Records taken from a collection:
========

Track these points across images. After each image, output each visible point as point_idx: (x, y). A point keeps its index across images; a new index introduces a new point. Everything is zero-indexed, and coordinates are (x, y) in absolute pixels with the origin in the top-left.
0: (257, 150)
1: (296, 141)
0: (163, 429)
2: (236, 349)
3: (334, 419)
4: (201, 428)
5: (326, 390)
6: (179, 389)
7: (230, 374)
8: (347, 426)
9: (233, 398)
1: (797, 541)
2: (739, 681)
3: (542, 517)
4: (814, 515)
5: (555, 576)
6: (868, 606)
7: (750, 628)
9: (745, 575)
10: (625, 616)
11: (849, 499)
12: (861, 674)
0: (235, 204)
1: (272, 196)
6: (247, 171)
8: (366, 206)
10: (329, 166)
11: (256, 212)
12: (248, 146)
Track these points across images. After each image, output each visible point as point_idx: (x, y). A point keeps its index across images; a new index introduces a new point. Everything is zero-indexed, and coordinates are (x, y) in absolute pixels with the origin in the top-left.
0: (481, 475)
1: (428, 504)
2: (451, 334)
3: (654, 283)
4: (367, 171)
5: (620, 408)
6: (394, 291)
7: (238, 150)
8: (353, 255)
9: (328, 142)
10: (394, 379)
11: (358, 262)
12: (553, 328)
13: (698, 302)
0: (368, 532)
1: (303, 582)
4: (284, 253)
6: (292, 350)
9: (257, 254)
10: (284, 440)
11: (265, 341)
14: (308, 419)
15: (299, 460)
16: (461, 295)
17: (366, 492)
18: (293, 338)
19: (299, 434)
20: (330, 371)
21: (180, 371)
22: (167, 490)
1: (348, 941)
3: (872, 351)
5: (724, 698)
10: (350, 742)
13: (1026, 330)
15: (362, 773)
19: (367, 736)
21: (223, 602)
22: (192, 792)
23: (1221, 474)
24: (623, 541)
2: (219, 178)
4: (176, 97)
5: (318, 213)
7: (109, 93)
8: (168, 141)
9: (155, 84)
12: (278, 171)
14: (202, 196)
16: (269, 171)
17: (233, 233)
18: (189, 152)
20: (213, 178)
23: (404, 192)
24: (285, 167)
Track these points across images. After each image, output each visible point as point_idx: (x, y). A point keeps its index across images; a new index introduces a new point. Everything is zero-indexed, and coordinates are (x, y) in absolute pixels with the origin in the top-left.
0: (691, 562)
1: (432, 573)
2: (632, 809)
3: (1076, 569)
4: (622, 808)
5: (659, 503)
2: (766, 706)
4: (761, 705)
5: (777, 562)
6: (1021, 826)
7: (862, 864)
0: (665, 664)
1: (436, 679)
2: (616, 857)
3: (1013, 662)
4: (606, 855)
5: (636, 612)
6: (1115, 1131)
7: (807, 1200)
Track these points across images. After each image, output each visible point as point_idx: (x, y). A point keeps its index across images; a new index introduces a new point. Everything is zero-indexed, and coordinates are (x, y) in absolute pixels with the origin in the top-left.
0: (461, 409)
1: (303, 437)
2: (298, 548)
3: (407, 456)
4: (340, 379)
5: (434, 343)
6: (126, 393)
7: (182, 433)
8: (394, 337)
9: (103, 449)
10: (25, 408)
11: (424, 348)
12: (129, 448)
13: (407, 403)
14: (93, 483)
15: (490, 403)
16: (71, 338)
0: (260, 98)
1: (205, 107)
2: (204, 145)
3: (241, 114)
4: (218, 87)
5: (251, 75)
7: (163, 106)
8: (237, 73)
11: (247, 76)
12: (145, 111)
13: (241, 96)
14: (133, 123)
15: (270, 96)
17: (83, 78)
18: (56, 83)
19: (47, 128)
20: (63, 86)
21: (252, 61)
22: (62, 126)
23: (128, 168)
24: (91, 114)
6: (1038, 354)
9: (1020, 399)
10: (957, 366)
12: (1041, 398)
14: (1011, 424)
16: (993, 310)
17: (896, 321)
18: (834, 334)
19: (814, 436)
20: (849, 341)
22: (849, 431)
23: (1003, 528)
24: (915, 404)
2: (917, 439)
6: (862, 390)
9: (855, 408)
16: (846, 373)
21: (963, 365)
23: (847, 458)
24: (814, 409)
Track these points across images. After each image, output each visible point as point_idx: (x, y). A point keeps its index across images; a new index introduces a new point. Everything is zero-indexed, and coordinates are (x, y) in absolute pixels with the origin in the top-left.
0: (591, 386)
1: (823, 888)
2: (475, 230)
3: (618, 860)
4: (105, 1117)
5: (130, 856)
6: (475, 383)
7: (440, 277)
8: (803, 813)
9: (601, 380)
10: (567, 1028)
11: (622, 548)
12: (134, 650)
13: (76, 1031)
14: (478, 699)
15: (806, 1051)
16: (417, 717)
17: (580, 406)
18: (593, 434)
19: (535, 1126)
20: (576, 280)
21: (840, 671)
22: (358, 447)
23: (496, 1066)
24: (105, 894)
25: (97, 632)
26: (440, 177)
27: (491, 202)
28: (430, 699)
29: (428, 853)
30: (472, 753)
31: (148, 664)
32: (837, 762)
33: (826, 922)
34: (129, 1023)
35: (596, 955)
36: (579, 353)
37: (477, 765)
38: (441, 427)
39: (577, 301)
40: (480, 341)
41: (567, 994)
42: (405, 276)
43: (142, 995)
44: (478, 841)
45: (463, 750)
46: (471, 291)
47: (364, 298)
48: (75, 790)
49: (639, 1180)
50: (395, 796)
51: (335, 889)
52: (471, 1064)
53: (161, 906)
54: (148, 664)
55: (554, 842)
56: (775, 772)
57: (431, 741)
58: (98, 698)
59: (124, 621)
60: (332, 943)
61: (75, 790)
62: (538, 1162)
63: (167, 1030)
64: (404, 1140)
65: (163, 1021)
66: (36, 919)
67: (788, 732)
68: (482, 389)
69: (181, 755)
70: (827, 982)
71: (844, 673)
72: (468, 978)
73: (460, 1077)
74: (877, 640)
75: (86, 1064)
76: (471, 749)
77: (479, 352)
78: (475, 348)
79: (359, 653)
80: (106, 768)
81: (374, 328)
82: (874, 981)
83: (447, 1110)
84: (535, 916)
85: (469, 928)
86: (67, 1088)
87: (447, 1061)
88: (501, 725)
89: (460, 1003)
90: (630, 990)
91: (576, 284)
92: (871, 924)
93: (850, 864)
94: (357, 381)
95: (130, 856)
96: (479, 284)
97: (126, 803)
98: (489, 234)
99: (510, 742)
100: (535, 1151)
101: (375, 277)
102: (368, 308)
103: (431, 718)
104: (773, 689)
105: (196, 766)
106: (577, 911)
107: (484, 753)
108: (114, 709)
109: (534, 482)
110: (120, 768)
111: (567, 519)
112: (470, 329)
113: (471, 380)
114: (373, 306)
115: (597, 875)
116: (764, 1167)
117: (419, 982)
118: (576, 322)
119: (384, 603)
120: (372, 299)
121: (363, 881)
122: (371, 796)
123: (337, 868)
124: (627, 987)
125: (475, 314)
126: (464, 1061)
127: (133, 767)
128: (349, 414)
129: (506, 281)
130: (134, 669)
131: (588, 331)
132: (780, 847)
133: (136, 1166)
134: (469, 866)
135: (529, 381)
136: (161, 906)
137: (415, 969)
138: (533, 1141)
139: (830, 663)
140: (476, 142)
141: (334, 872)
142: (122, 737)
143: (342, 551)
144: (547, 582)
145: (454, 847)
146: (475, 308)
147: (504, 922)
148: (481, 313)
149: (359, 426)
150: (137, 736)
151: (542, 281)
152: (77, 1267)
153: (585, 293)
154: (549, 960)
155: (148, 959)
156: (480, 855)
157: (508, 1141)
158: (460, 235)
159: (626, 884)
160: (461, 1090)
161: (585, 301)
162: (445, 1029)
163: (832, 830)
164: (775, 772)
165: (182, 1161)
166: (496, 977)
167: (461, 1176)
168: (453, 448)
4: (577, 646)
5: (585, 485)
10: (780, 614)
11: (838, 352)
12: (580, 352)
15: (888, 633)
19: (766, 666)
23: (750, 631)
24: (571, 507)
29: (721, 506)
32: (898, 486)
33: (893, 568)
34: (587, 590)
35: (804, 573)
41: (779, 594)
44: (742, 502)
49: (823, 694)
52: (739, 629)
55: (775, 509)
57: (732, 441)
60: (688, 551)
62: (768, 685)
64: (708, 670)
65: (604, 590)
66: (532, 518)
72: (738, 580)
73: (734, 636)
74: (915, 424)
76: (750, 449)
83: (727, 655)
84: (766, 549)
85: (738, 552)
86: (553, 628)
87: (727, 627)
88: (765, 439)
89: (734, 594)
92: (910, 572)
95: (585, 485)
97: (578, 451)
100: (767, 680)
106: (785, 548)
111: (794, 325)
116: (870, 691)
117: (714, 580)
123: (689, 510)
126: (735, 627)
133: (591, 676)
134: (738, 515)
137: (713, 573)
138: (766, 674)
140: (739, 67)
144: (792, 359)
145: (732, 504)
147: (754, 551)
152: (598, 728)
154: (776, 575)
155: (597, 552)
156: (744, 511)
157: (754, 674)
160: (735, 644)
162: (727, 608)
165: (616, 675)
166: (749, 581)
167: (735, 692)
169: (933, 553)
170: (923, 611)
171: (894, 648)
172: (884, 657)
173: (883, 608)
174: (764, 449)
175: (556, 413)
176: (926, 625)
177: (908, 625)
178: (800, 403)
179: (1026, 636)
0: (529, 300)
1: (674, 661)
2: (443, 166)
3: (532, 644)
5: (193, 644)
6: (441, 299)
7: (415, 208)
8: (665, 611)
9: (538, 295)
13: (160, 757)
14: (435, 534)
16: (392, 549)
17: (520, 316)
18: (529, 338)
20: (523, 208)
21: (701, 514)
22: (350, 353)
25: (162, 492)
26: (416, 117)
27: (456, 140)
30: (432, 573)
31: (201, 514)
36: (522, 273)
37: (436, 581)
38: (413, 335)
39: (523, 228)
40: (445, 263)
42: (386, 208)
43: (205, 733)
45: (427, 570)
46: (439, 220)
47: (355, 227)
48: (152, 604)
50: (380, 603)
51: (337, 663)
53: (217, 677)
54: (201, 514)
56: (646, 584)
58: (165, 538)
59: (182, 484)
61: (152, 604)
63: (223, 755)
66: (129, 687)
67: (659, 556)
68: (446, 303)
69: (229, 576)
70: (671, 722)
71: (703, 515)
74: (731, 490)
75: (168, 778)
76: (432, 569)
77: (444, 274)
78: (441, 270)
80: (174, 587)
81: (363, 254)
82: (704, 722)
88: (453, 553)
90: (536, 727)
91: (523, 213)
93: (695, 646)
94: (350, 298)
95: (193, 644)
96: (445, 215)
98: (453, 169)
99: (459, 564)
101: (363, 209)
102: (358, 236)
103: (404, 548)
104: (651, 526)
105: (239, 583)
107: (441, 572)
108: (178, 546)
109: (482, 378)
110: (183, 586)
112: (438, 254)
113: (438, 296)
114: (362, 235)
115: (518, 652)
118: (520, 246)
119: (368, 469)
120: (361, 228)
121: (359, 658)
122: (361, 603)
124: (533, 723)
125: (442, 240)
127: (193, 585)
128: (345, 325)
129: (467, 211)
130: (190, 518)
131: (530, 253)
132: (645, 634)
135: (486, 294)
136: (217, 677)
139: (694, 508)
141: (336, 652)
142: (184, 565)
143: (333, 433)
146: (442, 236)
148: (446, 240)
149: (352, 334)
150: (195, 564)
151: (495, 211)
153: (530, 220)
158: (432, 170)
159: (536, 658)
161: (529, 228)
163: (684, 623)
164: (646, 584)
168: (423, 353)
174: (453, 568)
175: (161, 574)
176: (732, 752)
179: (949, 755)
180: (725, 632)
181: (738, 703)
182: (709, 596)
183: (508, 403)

========

Work to complete: Rewrite the material as a numbered list, leaving out any blank lines. Begin at its first line and stop after the line that contains "0: (163, 429)".

Final result:
1. Track these points across images. After each image, output each visible point as point_idx: (x, y). A point keeps its index across images; a new index introduces a new point. Everything is zero-indexed, and coordinates are (x, y) in absolute pixels with the origin in the top-left.
2. 0: (257, 150)
3. 1: (296, 141)
4. 0: (163, 429)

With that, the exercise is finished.